Record excerpts →
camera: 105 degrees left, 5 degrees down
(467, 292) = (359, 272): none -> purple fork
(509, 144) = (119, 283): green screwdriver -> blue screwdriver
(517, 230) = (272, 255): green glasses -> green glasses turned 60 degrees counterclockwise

...

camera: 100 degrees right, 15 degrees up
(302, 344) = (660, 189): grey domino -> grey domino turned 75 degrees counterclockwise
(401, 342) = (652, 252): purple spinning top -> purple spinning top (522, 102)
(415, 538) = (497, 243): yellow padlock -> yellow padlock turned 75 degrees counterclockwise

Exercise aim → All lines above from the one containing "(401, 342) = (652, 252): purple" to the one containing "(415, 538) = (497, 243): yellow" must be repeated exactly, both lines included, and no others.

Your response →
(401, 342) = (652, 252): purple spinning top -> purple spinning top (522, 102)
(415, 538) = (497, 243): yellow padlock -> yellow padlock turned 75 degrees counterclockwise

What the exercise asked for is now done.